Starting at the line that contains "yellow triangle: (119, 54)" in the listing below, write out every line word for word until you have written the line that contains "gray square: (122, 50)".

#### DATASET:
= = =
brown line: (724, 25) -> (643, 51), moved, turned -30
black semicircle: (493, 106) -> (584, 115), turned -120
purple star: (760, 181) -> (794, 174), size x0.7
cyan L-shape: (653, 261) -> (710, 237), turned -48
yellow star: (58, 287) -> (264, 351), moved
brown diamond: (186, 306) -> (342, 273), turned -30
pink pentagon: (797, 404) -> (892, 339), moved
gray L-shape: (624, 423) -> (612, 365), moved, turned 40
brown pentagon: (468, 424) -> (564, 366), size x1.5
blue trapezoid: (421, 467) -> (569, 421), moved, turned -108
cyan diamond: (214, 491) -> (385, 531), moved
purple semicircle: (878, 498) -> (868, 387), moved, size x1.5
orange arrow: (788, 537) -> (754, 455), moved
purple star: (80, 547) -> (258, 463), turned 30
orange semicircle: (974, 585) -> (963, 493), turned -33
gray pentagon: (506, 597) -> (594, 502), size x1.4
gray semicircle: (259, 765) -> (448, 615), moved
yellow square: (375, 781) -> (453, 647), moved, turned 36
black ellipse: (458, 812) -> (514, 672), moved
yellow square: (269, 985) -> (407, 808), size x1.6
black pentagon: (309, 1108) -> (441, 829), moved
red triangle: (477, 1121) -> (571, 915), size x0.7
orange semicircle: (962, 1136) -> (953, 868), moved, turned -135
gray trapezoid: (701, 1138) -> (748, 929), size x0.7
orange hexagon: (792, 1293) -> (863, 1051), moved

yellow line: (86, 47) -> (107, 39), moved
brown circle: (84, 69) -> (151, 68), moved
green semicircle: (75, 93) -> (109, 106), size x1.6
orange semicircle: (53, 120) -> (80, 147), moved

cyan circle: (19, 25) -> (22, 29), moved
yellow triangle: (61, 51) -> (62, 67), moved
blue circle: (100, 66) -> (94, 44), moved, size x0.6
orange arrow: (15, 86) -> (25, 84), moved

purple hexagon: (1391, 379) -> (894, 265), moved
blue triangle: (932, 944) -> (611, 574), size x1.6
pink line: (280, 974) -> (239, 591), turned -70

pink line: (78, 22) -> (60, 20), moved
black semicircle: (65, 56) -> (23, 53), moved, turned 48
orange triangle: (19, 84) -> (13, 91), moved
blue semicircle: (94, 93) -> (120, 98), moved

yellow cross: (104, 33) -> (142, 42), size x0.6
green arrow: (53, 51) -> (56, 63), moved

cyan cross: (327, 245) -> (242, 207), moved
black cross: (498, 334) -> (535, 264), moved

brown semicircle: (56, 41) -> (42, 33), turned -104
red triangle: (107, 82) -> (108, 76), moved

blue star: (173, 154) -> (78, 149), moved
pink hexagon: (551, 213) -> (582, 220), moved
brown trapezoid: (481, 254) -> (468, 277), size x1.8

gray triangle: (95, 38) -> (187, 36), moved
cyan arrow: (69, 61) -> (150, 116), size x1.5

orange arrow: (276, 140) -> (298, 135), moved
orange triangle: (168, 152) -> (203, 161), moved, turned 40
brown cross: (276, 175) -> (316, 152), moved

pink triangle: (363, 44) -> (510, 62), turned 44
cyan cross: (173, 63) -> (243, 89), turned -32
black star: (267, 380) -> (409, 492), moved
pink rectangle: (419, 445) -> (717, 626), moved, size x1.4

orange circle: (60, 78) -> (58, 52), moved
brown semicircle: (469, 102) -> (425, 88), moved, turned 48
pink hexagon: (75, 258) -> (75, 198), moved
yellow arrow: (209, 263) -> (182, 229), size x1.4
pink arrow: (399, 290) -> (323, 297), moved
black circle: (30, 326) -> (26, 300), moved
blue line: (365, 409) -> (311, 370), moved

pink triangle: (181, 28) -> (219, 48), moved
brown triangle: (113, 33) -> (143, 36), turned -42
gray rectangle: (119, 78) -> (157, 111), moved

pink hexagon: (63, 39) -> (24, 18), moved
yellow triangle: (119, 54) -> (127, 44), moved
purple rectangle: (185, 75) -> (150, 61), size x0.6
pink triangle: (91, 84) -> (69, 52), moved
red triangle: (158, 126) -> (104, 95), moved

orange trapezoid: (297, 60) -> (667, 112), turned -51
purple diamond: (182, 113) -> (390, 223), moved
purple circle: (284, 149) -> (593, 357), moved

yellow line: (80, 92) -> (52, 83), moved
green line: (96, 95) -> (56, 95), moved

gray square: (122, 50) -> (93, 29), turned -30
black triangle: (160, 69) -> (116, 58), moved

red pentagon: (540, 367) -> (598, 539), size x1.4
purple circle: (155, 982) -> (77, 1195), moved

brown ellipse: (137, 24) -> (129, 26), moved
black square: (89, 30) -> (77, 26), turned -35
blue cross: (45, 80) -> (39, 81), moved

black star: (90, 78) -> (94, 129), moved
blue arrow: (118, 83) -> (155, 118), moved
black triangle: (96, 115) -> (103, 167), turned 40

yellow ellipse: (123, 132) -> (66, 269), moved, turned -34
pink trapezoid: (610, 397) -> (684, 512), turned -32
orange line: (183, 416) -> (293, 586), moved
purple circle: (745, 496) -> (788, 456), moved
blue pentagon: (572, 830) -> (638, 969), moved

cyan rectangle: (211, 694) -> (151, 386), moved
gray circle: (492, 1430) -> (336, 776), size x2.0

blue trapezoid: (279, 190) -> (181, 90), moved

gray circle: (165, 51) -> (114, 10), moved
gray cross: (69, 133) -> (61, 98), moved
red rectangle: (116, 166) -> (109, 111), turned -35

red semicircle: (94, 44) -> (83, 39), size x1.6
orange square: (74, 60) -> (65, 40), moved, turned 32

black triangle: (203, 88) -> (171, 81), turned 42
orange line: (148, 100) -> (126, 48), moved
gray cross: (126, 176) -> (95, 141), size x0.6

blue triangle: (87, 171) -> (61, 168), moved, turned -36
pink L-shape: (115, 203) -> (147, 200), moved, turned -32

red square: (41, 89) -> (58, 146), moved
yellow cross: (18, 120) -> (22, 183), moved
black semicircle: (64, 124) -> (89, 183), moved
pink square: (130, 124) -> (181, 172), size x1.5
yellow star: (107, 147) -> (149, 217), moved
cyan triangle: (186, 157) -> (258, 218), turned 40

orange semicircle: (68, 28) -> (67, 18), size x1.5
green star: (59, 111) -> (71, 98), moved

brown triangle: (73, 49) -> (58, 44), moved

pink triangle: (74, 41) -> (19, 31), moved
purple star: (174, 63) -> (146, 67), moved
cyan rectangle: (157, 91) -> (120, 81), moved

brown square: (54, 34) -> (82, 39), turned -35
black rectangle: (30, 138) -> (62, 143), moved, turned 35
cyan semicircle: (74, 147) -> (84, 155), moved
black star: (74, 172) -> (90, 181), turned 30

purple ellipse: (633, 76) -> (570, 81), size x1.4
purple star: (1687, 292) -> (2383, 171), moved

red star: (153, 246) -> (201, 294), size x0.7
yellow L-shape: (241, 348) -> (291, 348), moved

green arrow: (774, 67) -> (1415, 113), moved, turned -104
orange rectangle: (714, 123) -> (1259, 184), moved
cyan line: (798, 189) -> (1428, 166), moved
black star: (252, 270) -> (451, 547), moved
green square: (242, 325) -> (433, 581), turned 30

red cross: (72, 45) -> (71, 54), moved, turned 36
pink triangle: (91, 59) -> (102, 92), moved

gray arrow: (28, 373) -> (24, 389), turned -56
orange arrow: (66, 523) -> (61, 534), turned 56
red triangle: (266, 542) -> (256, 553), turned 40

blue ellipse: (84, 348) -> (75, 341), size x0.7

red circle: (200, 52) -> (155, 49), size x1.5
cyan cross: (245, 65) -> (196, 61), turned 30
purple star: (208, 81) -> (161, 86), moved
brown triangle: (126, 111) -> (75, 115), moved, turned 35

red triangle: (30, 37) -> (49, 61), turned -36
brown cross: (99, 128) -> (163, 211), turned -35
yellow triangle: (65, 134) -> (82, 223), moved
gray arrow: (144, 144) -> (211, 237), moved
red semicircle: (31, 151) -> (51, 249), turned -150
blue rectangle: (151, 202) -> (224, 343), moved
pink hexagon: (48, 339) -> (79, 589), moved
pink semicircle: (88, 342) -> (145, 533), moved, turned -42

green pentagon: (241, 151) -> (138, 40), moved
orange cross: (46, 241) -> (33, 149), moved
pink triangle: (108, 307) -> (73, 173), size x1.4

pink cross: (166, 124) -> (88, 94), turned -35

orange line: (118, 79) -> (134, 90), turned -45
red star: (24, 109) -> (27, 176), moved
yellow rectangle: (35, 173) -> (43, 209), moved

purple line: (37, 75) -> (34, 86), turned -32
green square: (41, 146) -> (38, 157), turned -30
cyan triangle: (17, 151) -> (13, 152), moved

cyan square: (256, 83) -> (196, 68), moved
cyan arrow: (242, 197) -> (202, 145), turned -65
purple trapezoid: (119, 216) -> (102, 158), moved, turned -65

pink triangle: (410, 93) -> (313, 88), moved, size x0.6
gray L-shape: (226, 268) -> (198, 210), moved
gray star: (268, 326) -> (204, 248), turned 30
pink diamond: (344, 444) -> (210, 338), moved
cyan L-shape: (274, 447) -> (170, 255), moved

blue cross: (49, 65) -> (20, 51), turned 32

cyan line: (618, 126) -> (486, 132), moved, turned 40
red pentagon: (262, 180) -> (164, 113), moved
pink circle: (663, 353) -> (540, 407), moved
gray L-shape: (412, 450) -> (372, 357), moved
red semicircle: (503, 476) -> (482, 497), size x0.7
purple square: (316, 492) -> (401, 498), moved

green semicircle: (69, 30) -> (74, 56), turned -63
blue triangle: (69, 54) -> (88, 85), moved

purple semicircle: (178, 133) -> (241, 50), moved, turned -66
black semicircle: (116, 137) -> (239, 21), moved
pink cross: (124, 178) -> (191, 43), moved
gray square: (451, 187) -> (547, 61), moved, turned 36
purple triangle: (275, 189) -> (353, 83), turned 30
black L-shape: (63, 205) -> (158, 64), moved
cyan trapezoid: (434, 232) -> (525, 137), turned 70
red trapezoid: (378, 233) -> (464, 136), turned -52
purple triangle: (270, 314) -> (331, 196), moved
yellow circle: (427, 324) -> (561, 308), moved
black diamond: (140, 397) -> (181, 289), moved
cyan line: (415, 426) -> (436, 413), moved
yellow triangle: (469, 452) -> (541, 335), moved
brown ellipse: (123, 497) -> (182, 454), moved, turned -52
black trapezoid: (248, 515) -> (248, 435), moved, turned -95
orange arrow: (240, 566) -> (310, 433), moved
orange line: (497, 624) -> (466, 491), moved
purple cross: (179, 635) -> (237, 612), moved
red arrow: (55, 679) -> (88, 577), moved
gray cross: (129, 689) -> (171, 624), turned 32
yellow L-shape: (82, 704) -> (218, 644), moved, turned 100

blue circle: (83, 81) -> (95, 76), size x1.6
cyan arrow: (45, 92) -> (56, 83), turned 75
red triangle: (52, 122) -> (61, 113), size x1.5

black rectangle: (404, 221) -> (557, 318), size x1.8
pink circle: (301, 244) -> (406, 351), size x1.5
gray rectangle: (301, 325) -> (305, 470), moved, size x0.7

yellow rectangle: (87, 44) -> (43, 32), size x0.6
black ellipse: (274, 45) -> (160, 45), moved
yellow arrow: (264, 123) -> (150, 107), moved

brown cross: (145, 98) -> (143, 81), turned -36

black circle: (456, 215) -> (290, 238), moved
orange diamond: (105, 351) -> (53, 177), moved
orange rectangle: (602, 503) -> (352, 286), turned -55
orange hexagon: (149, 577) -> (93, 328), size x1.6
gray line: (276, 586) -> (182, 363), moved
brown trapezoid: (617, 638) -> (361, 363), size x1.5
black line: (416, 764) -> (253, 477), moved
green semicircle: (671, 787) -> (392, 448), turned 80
= = =
#### RESPONSE TO THIS EXERCISE:
yellow triangle: (119, 54) -> (127, 44), moved
purple rectangle: (185, 75) -> (150, 61), size x0.6
pink triangle: (91, 84) -> (69, 52), moved
red triangle: (158, 126) -> (104, 95), moved

orange trapezoid: (297, 60) -> (667, 112), turned -51
purple diamond: (182, 113) -> (390, 223), moved
purple circle: (284, 149) -> (593, 357), moved

yellow line: (80, 92) -> (52, 83), moved
green line: (96, 95) -> (56, 95), moved

gray square: (122, 50) -> (93, 29), turned -30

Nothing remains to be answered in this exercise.